-------- Dataset records

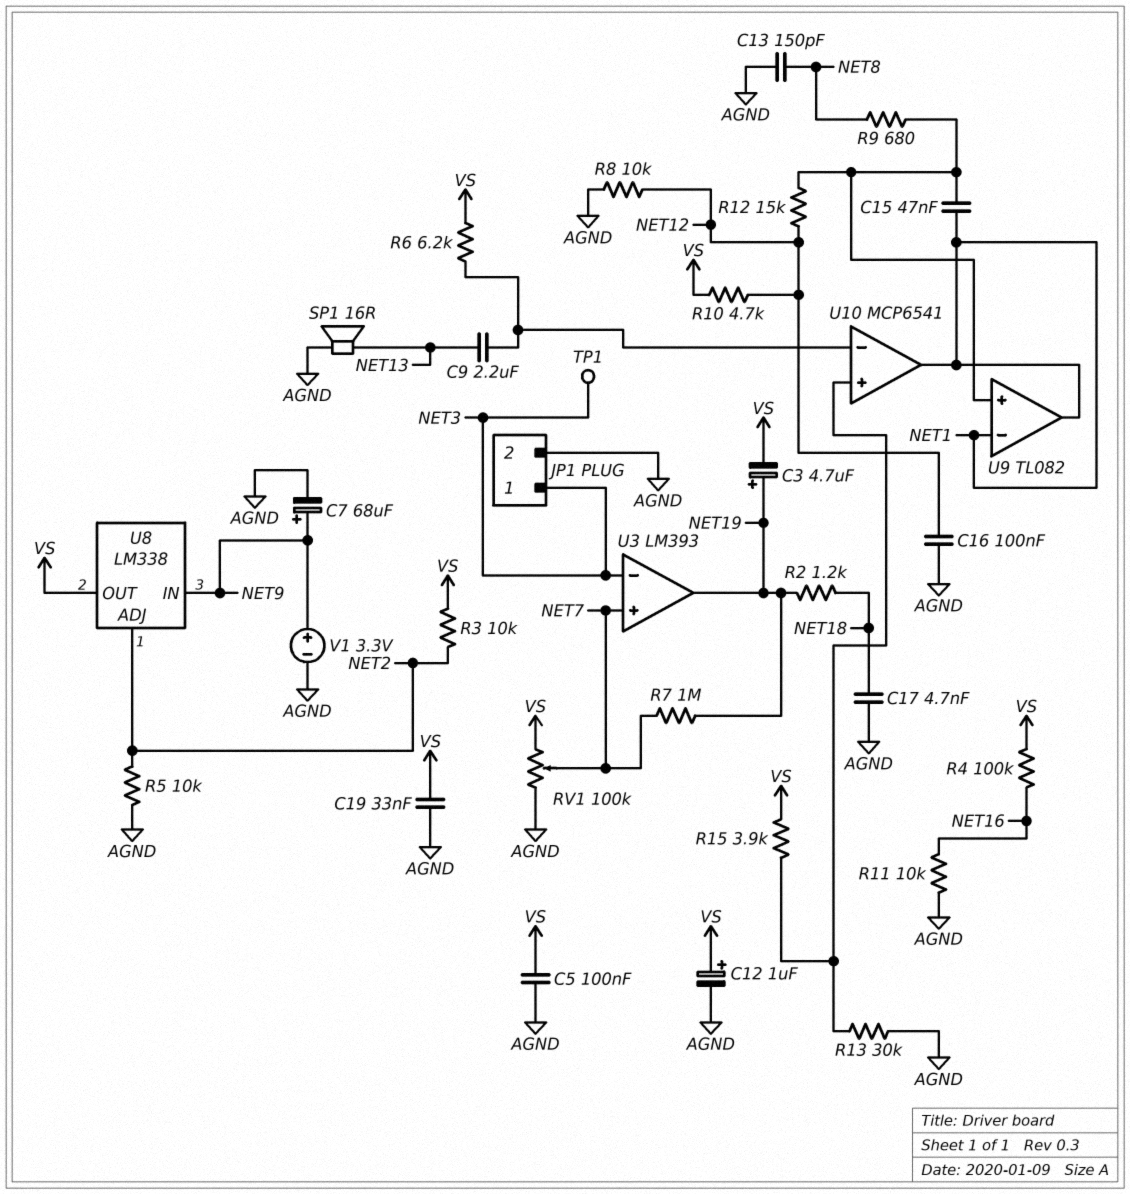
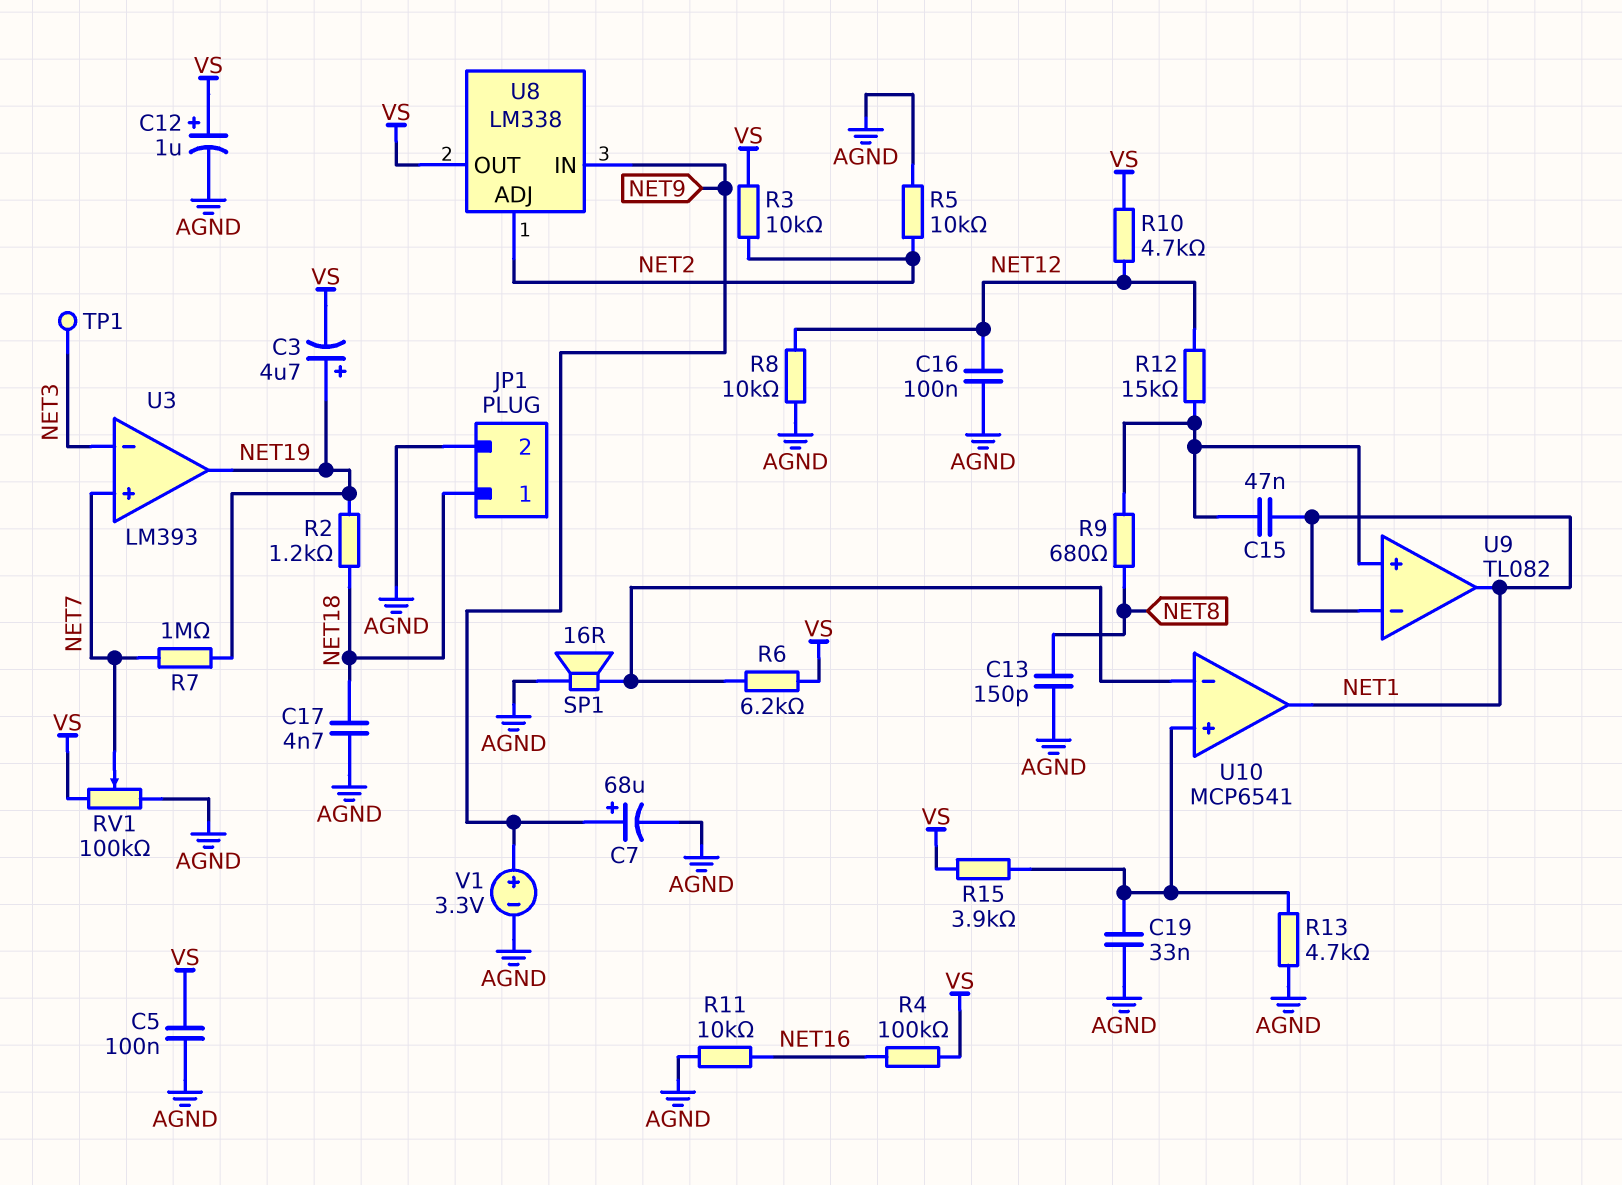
C9: 2.2uF (NET13, U10/in-) -> none
C19: 33nF (AGND, VS) -> 33nF (AGND, U10/in+)
JP1 pin 1: NET3 -> NET18
R13: 30k (AGND, U10/in+) -> 4.7k (AGND, U10/in+)
SP1: speaker 16R (AGND, NET13) -> speaker 16R (AGND, U10/in-)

----------------

Count the lines of the data that contain the word "AGND", and give only that number.

3